- YOUR INSTRUCTIONS: For this exercise, copy each line of the records that contains the word "SENS".

====== DATA RECORDS

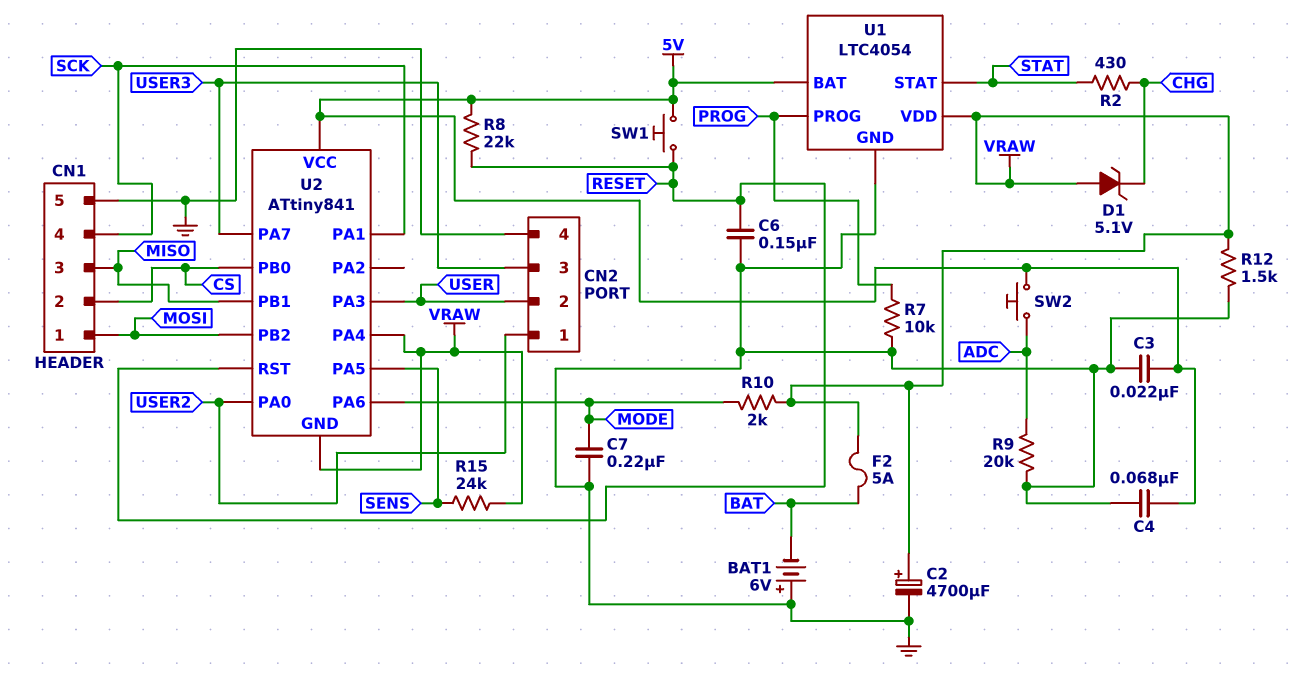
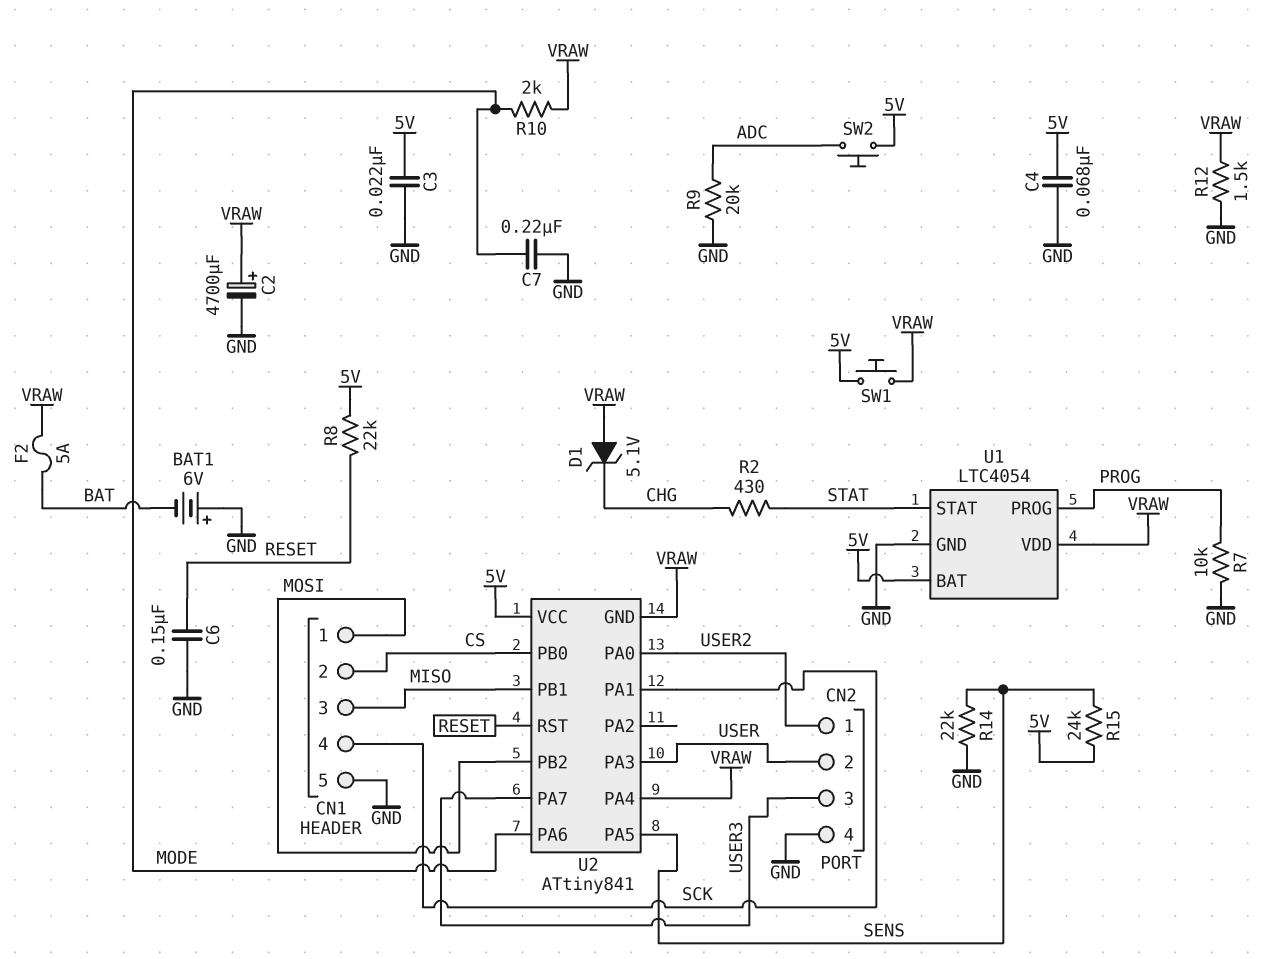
R14: none -> 22k (GND, SENS)
R15: 24k (SENS, VRAW) -> 24k (5V, SENS)
SW1: button (5V, RESET) -> button (5V, VRAW)

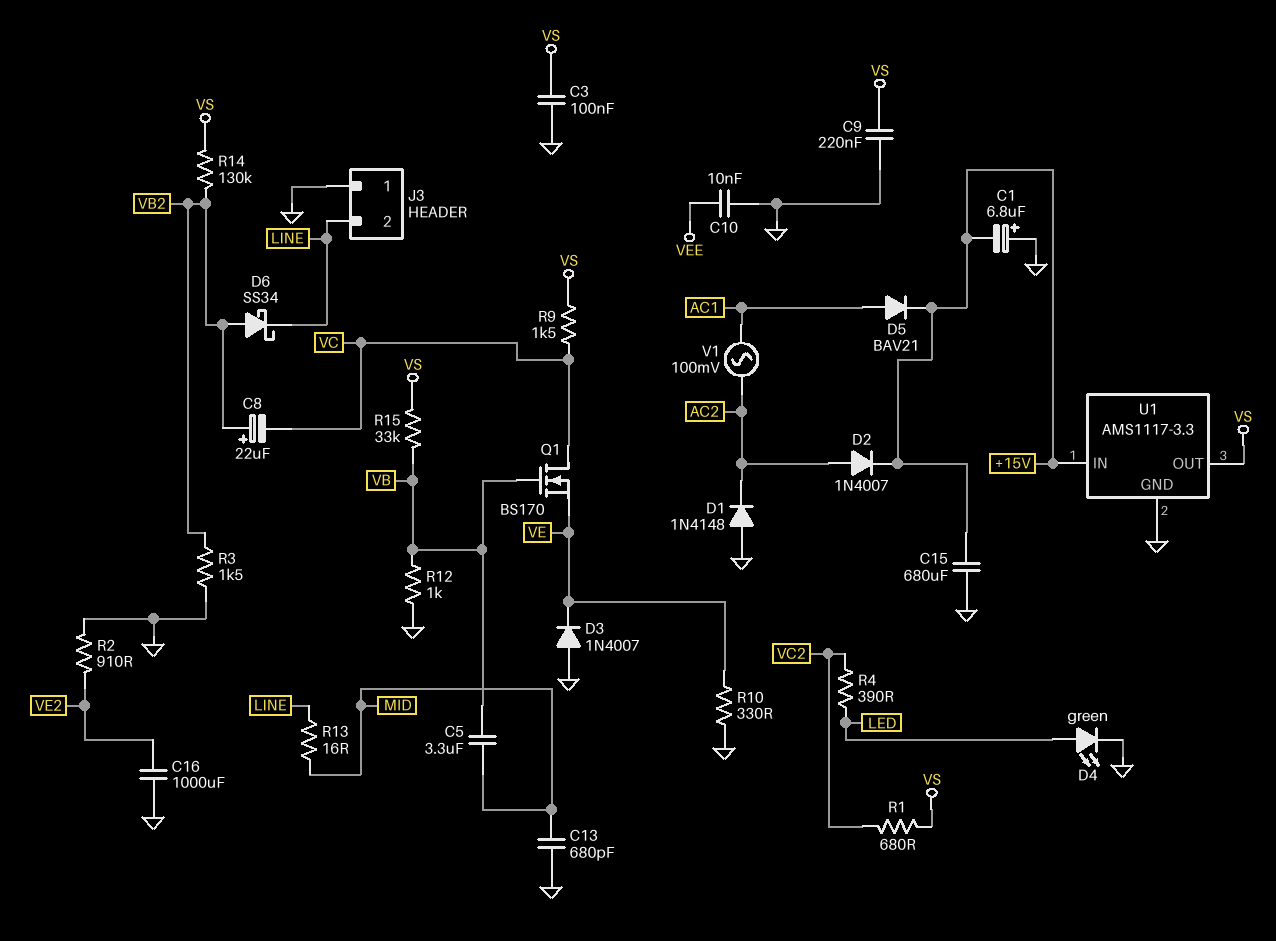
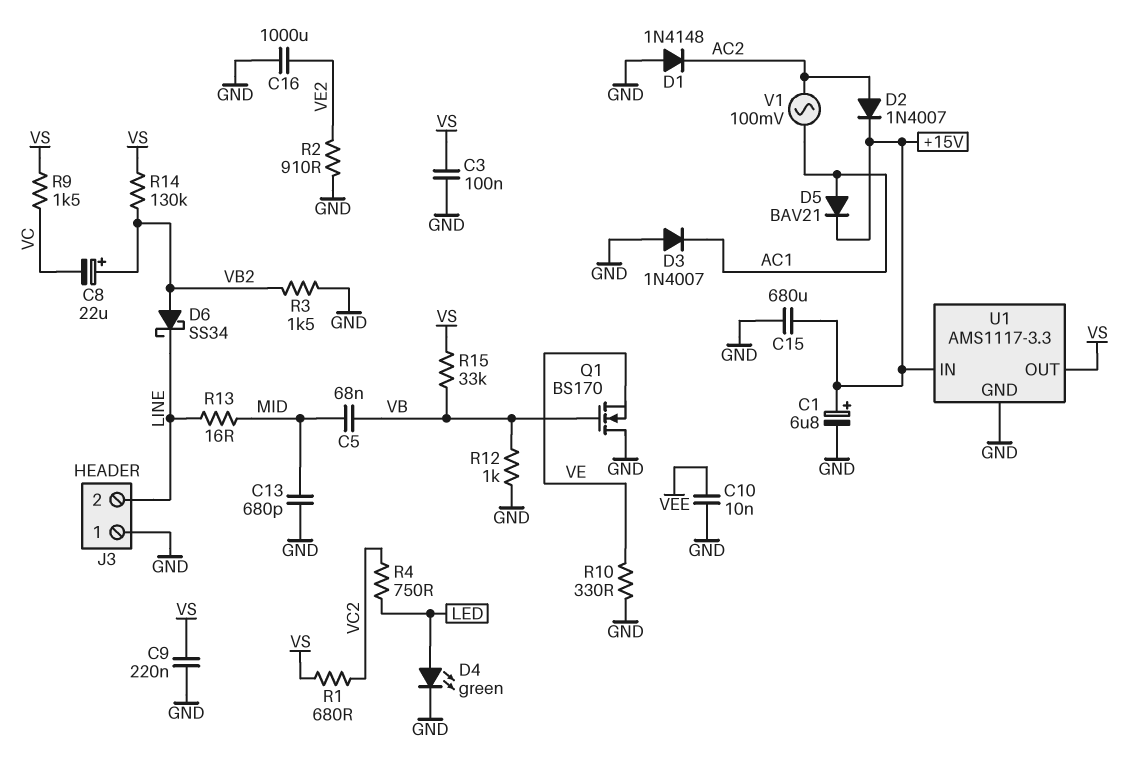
C1: 6.8uF (plus GND, minus +15V) -> 6.8uF (plus +15V, minus GND)
C5: 3.3uF (MID, VB) -> 68nF (MID, VB)
D3: diode 1N4007 (A GND, K VE) -> diode 1N4007 (A GND, K AC1)
Q1: NMOS BS170 (G VB, D VC, S VE) -> NMOS BS170 (G VB, D GND, S VE)
R4: 390 (LED, VC2) -> 750 (LED, VC2)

============

- TASK ANSWER:
R14: none -> 22k (GND, SENS)
R15: 24k (SENS, VRAW) -> 24k (5V, SENS)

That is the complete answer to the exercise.